DIRECTIONS FOR THIS TASK →
Locate the line bearing "C6: 100pF (SIG5, SIG18)" in the material below, then reproduce it and each following line up to and including the line bearing "C13: 330pF (GND, SIG10) -> 330pF (GND, SIG3)".

MATERIAL PROVIDED →
══════
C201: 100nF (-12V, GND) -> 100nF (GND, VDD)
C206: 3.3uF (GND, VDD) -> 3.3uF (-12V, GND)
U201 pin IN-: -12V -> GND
══════
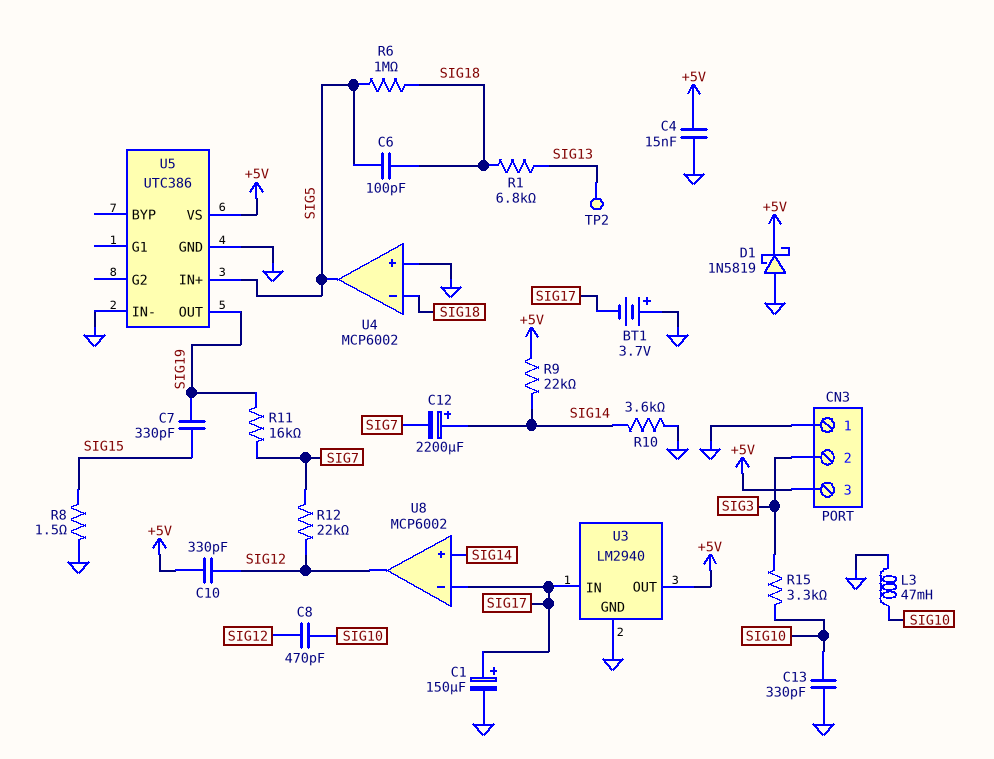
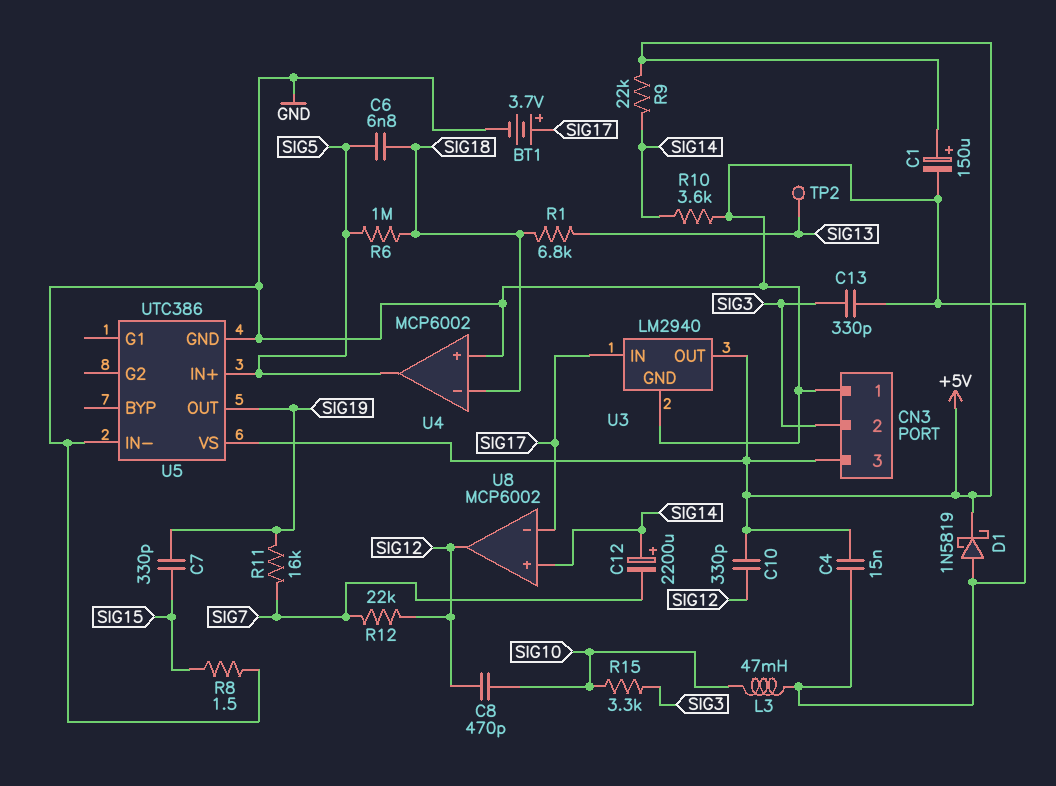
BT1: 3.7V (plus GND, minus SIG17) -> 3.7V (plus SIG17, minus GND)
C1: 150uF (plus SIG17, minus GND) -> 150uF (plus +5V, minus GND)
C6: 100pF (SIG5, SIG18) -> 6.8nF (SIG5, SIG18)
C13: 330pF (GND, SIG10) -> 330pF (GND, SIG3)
══════
RESULT →
C6: 100pF (SIG5, SIG18) -> 6.8nF (SIG5, SIG18)
C13: 330pF (GND, SIG10) -> 330pF (GND, SIG3)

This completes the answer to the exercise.